START Data segment

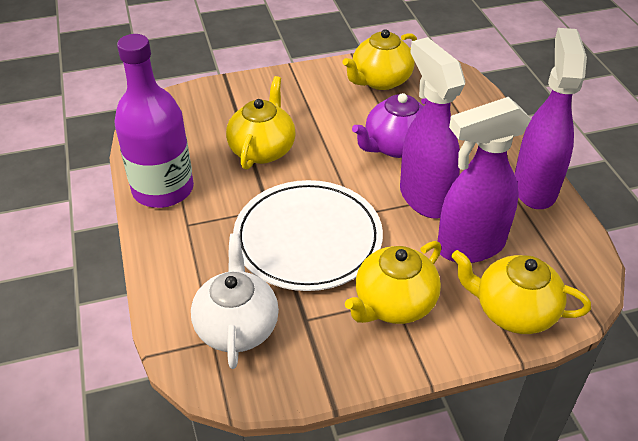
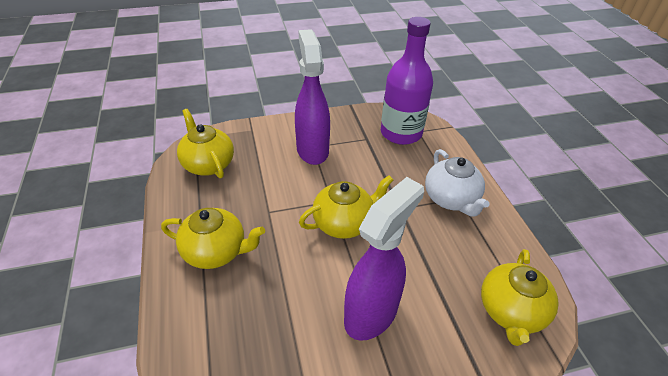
purple spray bottle: 3 -> 2
purple teapot: 1 -> 0
white plate: 1 -> 0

END Data segment

Task details:
Report the number of lines above containing the string "purple" as your sole answer.

Output below:
2